* _TASK REQUIREMENTS_
Print nothing but the lines below starting at the line that holds "- type: gone" and ending at the line that holds "pos1: [709, 297]", including both, each exactly as written.

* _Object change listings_
* * * * * * * * *

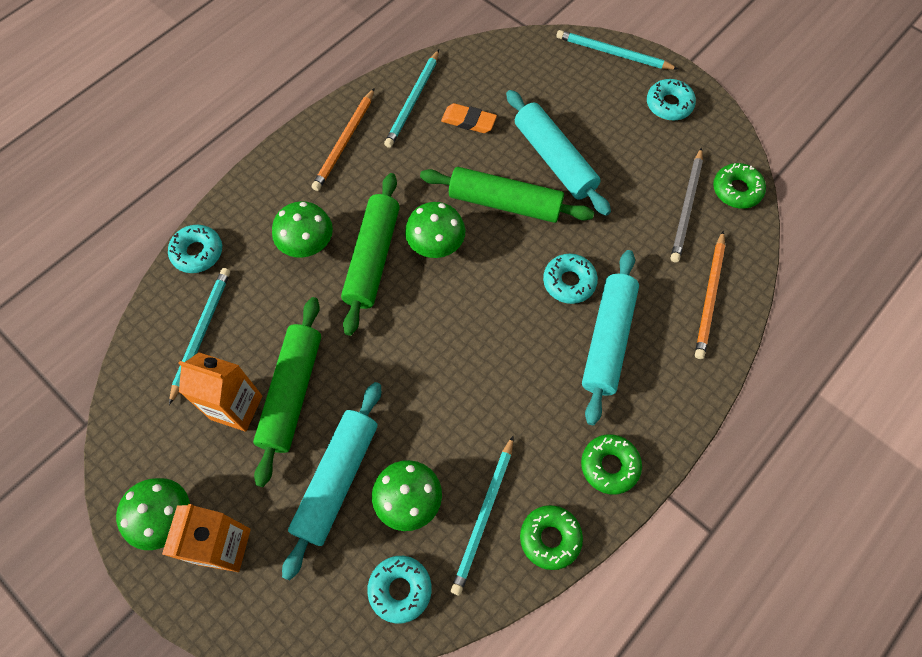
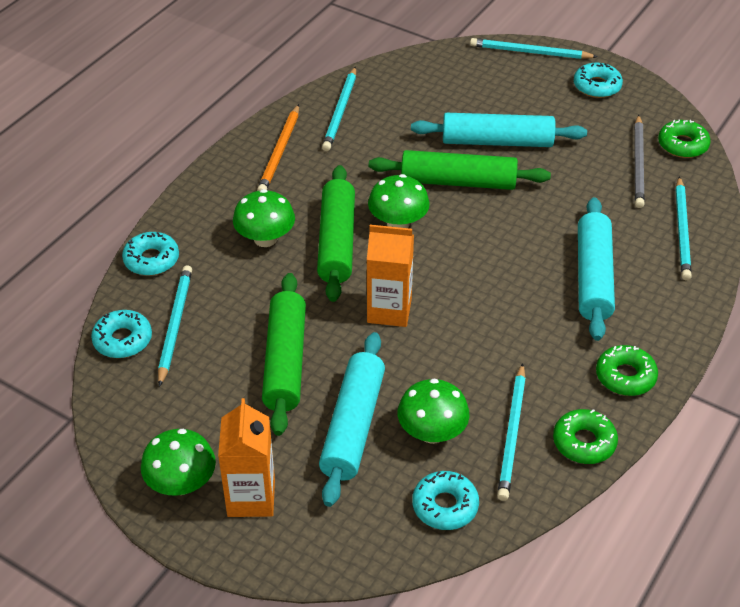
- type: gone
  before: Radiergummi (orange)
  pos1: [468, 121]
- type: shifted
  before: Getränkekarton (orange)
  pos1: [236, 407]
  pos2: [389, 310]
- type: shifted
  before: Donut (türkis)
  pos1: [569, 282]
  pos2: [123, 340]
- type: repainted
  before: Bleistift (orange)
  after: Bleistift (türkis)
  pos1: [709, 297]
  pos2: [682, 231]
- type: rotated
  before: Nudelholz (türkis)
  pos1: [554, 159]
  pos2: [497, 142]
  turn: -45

* * * * * * * * *

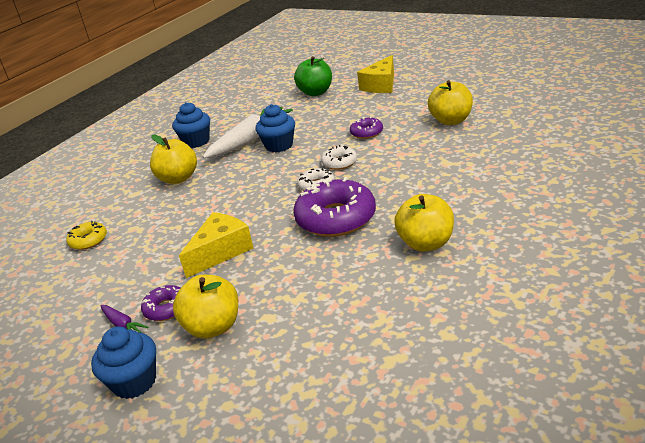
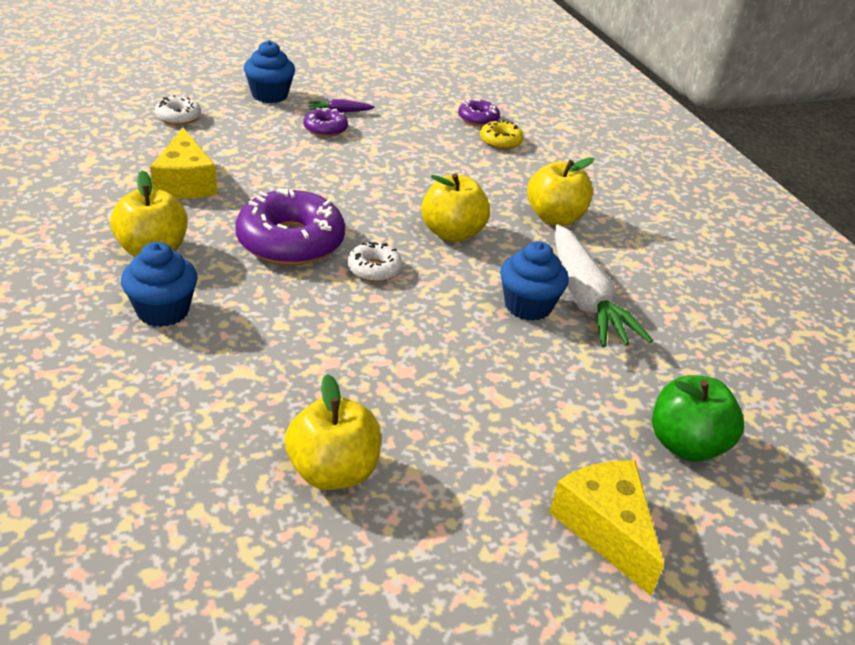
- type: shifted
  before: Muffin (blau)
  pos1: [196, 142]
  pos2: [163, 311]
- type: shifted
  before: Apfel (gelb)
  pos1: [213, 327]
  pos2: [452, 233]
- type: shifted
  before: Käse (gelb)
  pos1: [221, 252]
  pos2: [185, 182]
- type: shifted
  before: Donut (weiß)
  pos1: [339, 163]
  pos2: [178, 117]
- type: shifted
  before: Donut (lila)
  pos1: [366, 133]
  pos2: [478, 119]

* * * * * * * * *

* _RESPONSE TO THIS TASK_
- type: gone
  before: Radiergummi (orange)
  pos1: [468, 121]
- type: shifted
  before: Getränkekarton (orange)
  pos1: [236, 407]
  pos2: [389, 310]
- type: shifted
  before: Donut (türkis)
  pos1: [569, 282]
  pos2: [123, 340]
- type: repainted
  before: Bleistift (orange)
  after: Bleistift (türkis)
  pos1: [709, 297]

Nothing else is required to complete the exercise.